=== Section Start ===
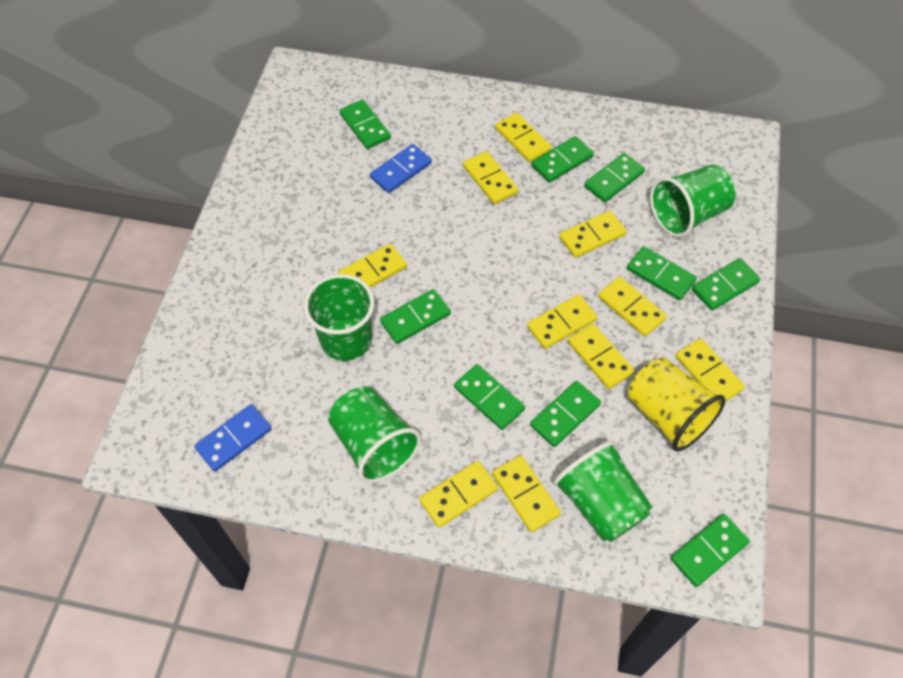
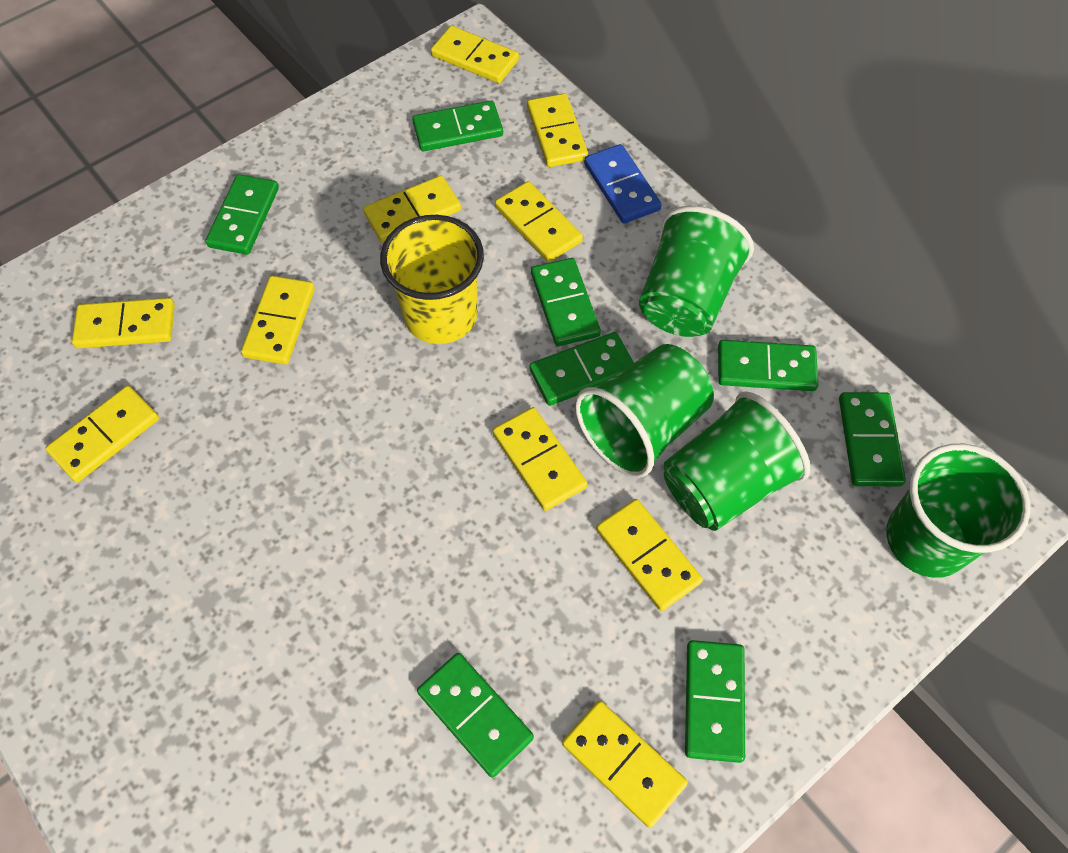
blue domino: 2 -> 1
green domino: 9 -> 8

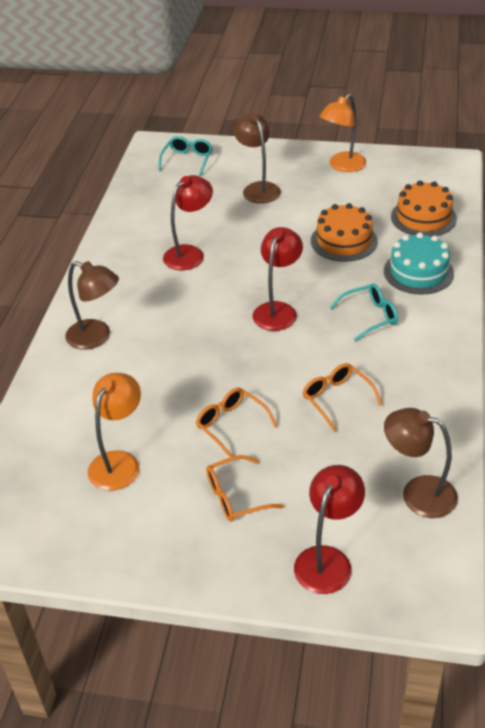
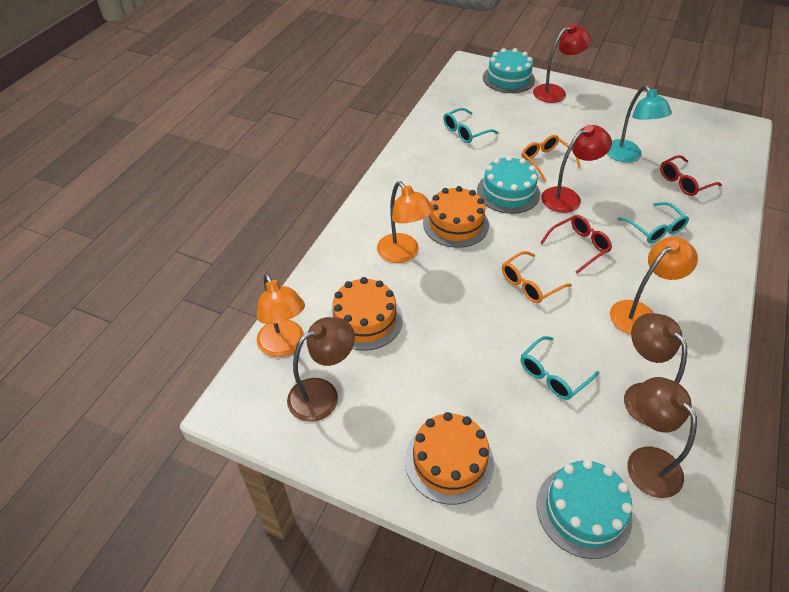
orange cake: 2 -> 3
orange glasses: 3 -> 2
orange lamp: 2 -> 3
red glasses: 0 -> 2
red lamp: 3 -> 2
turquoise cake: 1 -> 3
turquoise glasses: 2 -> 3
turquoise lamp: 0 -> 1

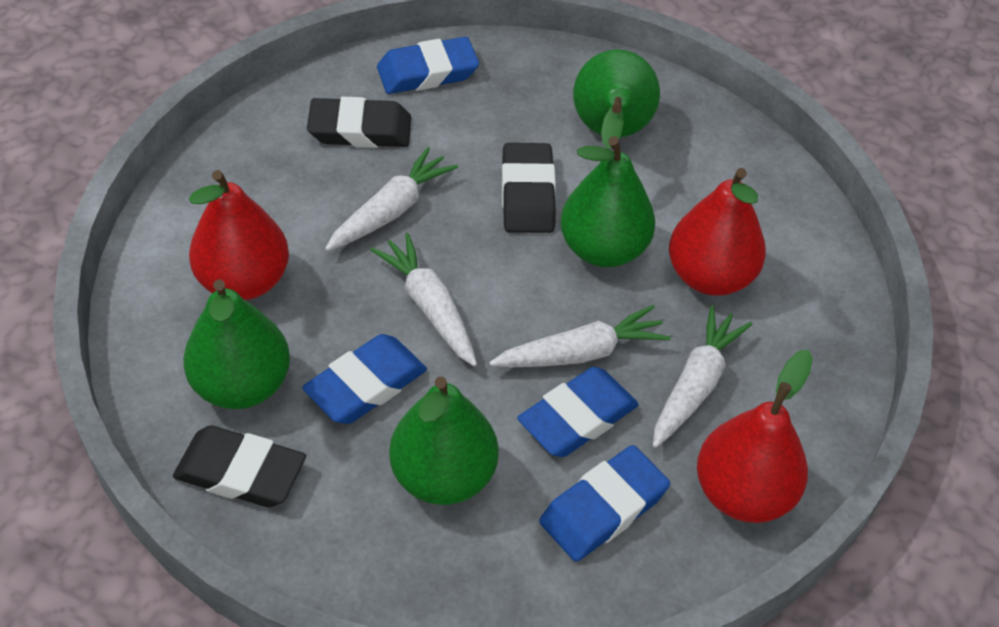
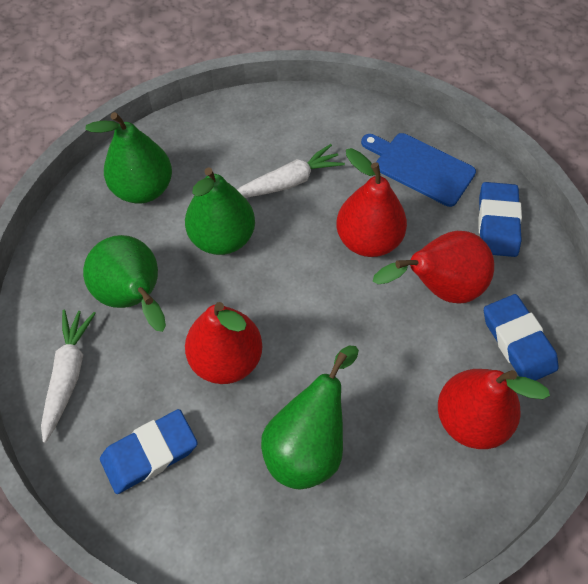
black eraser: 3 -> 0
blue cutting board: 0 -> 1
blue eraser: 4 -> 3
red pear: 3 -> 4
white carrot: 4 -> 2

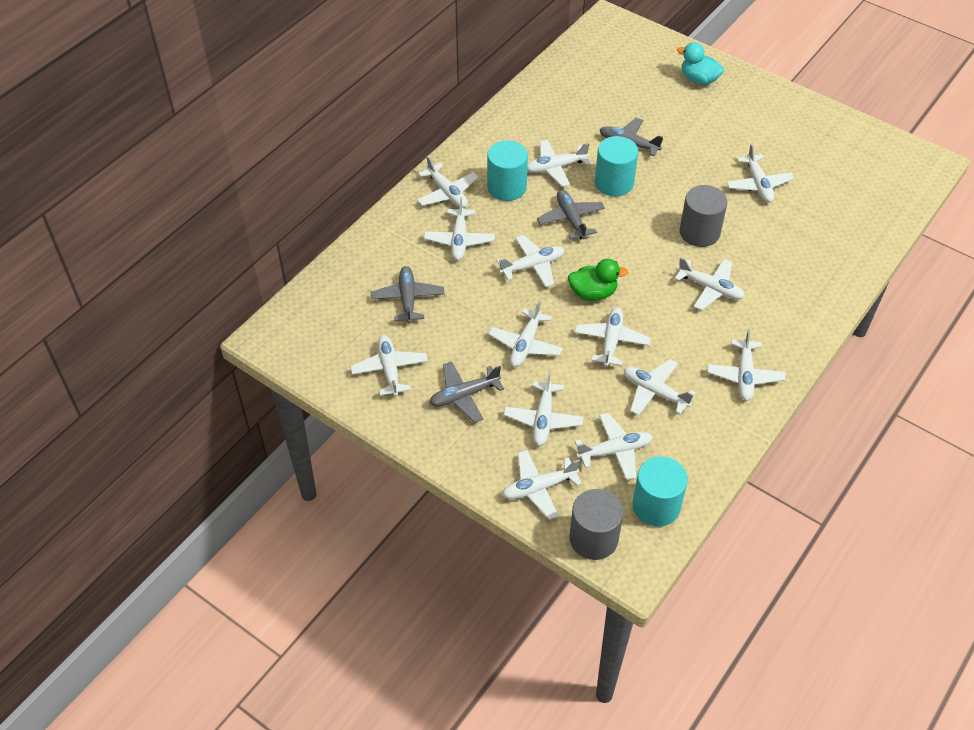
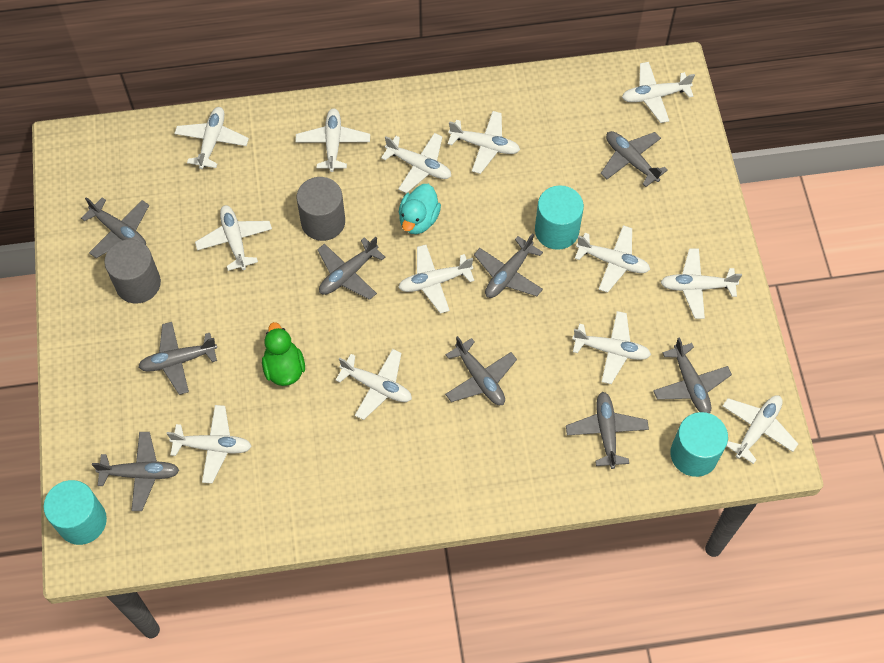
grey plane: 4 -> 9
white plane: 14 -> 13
=== Section End ===
The material above should be printed again exactly, with each picture left out.

* [Completed exercise]
blue domino: 2 -> 1
green domino: 9 -> 8

orange cake: 2 -> 3
orange glasses: 3 -> 2
orange lamp: 2 -> 3
red glasses: 0 -> 2
red lamp: 3 -> 2
turquoise cake: 1 -> 3
turquoise glasses: 2 -> 3
turquoise lamp: 0 -> 1

black eraser: 3 -> 0
blue cutting board: 0 -> 1
blue eraser: 4 -> 3
red pear: 3 -> 4
white carrot: 4 -> 2

grey plane: 4 -> 9
white plane: 14 -> 13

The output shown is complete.